:: Exercise aim ::
Repeat exactly the lines of the entries below from the one with "orange diamond: moved 4 px left, 1 px up" through the one with "purple semicircle at (120, 60): rotated", both ends included, and nothing else.

:: Records ::
[Start of Attachment]

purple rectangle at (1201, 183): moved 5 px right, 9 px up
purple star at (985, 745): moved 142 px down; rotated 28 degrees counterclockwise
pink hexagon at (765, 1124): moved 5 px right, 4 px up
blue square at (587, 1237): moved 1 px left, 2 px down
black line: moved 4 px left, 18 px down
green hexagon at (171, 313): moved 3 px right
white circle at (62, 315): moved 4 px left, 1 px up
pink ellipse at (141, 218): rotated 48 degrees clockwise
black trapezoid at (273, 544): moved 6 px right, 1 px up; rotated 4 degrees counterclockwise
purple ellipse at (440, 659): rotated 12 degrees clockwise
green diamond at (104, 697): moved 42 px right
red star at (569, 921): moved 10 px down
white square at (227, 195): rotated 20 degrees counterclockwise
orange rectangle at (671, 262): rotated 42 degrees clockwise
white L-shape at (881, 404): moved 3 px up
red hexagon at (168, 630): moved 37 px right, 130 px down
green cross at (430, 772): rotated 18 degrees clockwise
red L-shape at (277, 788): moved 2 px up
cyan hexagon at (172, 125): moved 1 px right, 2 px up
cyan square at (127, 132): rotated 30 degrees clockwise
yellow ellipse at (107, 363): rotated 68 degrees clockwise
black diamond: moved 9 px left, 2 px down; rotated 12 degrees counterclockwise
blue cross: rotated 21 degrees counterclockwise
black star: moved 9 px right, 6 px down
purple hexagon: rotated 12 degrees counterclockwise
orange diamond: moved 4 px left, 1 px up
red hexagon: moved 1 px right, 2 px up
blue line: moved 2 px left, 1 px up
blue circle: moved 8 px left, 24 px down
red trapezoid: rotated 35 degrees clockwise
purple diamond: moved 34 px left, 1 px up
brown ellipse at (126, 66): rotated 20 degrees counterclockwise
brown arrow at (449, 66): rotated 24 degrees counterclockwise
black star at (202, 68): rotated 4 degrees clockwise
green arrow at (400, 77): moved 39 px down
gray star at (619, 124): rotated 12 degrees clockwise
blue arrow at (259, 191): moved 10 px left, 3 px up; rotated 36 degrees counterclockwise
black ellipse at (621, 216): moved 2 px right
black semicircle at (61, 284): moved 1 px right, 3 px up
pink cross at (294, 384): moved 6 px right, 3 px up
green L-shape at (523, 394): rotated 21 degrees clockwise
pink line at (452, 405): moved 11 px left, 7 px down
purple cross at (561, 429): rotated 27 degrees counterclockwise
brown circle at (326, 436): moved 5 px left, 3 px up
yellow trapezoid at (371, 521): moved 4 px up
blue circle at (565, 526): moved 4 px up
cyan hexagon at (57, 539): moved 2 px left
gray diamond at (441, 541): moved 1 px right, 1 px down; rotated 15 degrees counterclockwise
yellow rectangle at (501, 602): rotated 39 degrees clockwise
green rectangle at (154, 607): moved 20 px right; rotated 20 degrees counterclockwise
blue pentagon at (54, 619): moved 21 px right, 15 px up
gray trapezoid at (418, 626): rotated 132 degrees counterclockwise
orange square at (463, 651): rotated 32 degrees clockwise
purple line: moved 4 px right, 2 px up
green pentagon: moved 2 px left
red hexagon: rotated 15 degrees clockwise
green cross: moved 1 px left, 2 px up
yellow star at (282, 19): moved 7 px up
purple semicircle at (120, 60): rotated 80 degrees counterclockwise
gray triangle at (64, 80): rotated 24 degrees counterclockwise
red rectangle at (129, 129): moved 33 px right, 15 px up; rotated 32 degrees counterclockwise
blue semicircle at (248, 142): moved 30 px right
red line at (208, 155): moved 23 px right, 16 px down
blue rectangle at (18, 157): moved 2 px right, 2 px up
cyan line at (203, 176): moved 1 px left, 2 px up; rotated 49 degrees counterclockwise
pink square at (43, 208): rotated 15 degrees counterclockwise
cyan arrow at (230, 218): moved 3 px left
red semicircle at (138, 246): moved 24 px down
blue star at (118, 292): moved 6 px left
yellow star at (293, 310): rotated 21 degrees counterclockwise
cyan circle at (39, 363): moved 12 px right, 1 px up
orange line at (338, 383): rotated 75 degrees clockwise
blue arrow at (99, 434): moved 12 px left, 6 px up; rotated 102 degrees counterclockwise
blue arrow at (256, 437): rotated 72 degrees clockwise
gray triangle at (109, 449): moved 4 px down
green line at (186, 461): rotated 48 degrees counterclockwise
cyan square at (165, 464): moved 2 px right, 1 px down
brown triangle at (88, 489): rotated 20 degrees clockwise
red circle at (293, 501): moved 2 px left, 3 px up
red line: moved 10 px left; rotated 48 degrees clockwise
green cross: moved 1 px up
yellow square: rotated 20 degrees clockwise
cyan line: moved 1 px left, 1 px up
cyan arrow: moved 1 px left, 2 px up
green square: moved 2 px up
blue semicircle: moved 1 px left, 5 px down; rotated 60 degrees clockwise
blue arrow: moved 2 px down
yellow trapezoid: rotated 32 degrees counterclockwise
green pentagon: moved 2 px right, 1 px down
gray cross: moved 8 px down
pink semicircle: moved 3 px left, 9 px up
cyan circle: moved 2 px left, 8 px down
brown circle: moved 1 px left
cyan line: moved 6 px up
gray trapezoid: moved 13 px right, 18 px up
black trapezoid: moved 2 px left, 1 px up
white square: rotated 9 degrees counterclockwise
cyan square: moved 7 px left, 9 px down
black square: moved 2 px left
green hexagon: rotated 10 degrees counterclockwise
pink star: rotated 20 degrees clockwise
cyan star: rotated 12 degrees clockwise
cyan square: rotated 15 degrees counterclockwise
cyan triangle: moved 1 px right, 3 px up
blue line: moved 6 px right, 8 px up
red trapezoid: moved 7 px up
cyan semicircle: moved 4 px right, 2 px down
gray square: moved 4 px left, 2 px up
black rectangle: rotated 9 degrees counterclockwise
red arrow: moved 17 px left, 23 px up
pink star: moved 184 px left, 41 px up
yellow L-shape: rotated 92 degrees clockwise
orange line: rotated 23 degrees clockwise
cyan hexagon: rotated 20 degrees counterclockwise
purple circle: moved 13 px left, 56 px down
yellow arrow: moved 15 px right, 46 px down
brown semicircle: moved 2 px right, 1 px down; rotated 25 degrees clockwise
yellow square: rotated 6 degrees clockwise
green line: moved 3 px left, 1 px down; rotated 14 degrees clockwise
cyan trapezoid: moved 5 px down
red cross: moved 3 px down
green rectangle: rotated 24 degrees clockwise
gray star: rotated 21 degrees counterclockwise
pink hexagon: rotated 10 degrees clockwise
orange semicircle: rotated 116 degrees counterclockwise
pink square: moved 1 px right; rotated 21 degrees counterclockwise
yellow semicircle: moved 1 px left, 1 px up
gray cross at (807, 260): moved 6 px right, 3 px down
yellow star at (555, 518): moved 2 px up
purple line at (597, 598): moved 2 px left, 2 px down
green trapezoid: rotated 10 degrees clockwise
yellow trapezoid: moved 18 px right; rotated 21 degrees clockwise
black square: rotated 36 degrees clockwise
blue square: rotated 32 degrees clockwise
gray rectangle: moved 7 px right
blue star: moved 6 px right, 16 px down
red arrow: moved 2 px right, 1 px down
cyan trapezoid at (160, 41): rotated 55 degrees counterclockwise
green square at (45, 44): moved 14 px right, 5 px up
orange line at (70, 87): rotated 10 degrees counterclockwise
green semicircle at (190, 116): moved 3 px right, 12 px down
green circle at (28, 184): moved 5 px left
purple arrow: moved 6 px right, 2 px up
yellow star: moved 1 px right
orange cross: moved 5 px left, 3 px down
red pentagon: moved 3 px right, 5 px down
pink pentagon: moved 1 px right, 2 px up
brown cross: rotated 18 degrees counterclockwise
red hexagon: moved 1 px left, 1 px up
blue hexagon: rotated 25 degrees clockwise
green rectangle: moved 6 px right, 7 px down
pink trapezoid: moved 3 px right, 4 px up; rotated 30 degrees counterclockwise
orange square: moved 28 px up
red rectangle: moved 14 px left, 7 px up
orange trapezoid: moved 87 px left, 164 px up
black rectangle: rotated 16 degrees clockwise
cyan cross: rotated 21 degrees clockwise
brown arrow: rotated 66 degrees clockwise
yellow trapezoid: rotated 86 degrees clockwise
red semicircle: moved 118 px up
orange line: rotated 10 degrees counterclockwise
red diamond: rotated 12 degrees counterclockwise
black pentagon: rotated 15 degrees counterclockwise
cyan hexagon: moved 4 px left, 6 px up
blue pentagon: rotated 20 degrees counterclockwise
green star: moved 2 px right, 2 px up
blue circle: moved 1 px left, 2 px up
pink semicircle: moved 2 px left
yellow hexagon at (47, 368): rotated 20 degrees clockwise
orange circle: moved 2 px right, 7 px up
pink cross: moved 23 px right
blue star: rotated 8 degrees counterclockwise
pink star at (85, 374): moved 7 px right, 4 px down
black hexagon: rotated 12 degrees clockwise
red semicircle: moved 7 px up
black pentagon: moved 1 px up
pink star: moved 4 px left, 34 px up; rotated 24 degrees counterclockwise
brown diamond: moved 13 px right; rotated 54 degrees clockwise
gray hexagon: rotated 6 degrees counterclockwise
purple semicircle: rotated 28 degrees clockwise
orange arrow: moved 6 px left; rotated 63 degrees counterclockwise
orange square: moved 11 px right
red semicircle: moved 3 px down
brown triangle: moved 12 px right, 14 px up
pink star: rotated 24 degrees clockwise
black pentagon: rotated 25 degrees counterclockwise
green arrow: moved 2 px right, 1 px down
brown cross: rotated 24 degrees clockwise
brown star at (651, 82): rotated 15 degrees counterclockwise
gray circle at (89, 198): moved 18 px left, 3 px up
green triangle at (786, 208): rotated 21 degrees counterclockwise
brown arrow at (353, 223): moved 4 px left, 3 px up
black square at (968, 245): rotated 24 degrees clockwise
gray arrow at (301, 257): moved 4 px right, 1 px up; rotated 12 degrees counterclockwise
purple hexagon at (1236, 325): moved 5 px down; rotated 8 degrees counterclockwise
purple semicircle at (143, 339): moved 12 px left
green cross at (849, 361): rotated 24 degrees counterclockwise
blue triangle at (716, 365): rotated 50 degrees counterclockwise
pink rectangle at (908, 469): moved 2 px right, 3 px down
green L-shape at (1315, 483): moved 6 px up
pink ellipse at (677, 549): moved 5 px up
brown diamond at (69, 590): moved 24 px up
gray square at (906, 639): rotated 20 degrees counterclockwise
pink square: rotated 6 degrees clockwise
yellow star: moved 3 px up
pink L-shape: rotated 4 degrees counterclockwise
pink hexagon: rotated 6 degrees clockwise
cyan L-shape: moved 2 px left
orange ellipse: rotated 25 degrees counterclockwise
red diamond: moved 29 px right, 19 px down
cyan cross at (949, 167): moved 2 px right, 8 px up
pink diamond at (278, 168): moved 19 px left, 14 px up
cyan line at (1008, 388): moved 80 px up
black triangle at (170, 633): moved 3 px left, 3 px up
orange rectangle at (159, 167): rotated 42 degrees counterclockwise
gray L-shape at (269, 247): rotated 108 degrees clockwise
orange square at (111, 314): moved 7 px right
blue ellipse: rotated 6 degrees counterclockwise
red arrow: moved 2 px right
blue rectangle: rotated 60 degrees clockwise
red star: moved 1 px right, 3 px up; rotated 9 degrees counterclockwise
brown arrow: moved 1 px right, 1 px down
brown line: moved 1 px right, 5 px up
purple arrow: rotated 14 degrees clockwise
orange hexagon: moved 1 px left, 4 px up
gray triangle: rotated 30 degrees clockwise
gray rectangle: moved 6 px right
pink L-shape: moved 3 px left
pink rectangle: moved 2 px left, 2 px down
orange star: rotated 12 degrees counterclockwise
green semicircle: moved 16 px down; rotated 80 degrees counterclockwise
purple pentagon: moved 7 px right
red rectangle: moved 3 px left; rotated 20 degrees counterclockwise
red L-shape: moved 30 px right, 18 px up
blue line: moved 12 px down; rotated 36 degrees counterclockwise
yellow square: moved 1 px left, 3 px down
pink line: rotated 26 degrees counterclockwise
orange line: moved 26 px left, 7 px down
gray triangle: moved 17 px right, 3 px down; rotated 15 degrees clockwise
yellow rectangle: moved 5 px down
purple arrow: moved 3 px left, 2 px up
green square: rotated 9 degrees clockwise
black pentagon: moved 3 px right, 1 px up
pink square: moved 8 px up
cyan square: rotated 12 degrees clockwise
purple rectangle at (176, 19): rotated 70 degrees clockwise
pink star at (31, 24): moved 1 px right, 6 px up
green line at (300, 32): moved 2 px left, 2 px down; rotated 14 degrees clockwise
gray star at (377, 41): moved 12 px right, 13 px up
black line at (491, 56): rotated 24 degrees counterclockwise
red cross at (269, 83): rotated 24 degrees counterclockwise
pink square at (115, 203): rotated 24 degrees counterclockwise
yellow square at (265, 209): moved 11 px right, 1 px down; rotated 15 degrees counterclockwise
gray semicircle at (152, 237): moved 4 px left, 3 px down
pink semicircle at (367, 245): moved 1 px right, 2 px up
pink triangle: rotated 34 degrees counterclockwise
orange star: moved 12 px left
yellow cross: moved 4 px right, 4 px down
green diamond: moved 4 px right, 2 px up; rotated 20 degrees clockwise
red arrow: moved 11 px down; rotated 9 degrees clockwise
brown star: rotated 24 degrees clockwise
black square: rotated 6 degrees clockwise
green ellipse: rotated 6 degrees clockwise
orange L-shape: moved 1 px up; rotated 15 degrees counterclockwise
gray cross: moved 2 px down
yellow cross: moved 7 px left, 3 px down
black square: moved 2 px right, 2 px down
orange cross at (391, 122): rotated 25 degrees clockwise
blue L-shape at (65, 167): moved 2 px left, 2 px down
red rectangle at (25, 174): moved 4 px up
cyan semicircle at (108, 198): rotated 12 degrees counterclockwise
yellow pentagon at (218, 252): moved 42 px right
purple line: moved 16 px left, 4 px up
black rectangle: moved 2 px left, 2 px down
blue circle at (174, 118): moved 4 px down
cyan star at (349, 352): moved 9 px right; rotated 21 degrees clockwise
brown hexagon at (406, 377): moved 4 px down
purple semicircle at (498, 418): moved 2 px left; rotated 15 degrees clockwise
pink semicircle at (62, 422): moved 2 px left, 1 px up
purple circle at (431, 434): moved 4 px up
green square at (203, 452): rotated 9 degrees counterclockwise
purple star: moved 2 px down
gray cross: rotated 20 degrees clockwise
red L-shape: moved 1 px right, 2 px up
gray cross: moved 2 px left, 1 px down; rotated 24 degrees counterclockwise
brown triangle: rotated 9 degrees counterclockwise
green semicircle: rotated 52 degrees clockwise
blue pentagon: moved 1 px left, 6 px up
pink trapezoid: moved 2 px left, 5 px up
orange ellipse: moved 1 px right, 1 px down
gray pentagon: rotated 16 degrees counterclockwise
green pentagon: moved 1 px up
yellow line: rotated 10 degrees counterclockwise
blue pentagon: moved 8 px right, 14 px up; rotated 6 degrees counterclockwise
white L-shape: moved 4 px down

[End of Attachment]

:: Task response ::
orange diamond: moved 4 px left, 1 px up
red hexagon: moved 1 px right, 2 px up
blue line: moved 2 px left, 1 px up
blue circle: moved 8 px left, 24 px down
red trapezoid: rotated 35 degrees clockwise
purple diamond: moved 34 px left, 1 px up
brown ellipse at (126, 66): rotated 20 degrees counterclockwise
brown arrow at (449, 66): rotated 24 degrees counterclockwise
black star at (202, 68): rotated 4 degrees clockwise
green arrow at (400, 77): moved 39 px down
gray star at (619, 124): rotated 12 degrees clockwise
blue arrow at (259, 191): moved 10 px left, 3 px up; rotated 36 degrees counterclockwise
black ellipse at (621, 216): moved 2 px right
black semicircle at (61, 284): moved 1 px right, 3 px up
pink cross at (294, 384): moved 6 px right, 3 px up
green L-shape at (523, 394): rotated 21 degrees clockwise
pink line at (452, 405): moved 11 px left, 7 px down
purple cross at (561, 429): rotated 27 degrees counterclockwise
brown circle at (326, 436): moved 5 px left, 3 px up
yellow trapezoid at (371, 521): moved 4 px up
blue circle at (565, 526): moved 4 px up
cyan hexagon at (57, 539): moved 2 px left
gray diamond at (441, 541): moved 1 px right, 1 px down; rotated 15 degrees counterclockwise
yellow rectangle at (501, 602): rotated 39 degrees clockwise
green rectangle at (154, 607): moved 20 px right; rotated 20 degrees counterclockwise
blue pentagon at (54, 619): moved 21 px right, 15 px up
gray trapezoid at (418, 626): rotated 132 degrees counterclockwise
orange square at (463, 651): rotated 32 degrees clockwise
purple line: moved 4 px right, 2 px up
green pentagon: moved 2 px left
red hexagon: rotated 15 degrees clockwise
green cross: moved 1 px left, 2 px up
yellow star at (282, 19): moved 7 px up
purple semicircle at (120, 60): rotated 80 degrees counterclockwise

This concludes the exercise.